TASK REQUIREMENTS:
Write out, word for word, the line that contains "R15: 4.7 (5V, SIG16) -> 4.7 (5V, GND)" and each line after it down to the last line of the data below. Include nothing more.

EXERCISE DATA:
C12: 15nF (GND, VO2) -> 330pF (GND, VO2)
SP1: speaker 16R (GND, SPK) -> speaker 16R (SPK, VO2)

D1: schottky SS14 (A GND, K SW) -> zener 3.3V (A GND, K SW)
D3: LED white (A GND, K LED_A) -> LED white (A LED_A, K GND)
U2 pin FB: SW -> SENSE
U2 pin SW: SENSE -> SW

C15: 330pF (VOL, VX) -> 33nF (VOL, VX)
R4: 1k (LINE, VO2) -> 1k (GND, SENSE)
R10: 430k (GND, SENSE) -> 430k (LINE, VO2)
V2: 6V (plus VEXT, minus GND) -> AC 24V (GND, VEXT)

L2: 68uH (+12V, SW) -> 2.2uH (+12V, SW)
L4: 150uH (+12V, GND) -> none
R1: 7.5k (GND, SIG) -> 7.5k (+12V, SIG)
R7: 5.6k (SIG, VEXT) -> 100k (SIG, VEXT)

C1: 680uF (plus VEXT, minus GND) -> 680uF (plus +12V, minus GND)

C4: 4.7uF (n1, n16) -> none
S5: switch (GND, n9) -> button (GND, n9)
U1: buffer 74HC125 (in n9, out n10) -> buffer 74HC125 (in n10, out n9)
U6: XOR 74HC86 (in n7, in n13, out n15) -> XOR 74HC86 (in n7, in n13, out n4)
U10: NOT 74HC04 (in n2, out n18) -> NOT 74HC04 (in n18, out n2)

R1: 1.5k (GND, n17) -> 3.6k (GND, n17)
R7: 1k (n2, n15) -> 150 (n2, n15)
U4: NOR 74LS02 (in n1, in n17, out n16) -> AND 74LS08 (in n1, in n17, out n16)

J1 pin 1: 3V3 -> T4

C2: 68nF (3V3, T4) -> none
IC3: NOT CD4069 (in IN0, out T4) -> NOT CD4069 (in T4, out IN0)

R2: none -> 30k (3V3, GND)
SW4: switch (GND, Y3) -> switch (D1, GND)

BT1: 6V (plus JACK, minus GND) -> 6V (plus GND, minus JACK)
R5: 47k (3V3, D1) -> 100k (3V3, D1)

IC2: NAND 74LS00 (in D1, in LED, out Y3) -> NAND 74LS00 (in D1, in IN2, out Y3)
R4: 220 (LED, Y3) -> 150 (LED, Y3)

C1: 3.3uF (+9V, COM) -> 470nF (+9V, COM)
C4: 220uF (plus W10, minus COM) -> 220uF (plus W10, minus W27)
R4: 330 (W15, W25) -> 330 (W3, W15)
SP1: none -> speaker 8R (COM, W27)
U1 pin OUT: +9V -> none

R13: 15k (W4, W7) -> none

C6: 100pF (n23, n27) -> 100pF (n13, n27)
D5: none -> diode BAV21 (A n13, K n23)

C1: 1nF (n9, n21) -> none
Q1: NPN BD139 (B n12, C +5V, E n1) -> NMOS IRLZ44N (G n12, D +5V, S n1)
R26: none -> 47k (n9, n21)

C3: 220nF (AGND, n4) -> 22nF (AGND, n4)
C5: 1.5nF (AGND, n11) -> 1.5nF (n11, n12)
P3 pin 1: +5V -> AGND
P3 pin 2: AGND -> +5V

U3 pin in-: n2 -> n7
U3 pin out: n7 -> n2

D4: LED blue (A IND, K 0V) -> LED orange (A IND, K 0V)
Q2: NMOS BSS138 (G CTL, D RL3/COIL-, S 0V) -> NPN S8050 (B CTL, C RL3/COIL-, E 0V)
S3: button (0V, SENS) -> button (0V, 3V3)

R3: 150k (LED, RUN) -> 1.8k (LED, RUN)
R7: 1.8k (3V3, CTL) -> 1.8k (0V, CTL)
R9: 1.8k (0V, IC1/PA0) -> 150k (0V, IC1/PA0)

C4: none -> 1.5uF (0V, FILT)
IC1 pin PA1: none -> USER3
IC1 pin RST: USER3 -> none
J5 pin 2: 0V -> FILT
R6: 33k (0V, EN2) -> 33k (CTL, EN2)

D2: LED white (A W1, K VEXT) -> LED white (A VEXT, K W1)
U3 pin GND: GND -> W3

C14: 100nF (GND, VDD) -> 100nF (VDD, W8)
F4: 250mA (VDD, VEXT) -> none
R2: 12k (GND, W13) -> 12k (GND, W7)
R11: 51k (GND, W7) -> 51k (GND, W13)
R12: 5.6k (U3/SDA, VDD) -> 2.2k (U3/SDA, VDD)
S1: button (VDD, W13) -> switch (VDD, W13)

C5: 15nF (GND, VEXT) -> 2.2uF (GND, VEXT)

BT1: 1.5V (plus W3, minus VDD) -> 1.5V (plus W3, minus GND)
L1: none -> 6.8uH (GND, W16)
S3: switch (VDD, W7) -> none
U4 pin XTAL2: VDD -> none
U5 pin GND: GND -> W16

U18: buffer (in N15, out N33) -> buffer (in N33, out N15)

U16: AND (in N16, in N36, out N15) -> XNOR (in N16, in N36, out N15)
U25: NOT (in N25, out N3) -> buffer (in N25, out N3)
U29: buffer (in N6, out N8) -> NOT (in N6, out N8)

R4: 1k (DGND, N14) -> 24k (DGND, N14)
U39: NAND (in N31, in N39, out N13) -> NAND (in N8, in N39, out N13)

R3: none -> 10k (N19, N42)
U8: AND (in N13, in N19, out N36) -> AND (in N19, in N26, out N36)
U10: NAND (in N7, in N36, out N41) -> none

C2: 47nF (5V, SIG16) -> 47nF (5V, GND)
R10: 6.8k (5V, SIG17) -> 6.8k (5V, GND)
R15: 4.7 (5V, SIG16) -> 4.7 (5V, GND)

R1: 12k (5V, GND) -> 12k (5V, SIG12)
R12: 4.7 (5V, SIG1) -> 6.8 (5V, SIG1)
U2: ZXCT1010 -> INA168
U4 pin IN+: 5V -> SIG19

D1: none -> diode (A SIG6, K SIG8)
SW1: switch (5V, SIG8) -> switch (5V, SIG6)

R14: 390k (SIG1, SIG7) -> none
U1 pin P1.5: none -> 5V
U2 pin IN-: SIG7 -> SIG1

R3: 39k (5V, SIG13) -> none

YOUR SOLUTION:
R15: 4.7 (5V, SIG16) -> 4.7 (5V, GND)

R1: 12k (5V, GND) -> 12k (5V, SIG12)
R12: 4.7 (5V, SIG1) -> 6.8 (5V, SIG1)
U2: ZXCT1010 -> INA168
U4 pin IN+: 5V -> SIG19

D1: none -> diode (A SIG6, K SIG8)
SW1: switch (5V, SIG8) -> switch (5V, SIG6)

R14: 390k (SIG1, SIG7) -> none
U1 pin P1.5: none -> 5V
U2 pin IN-: SIG7 -> SIG1

R3: 39k (5V, SIG13) -> none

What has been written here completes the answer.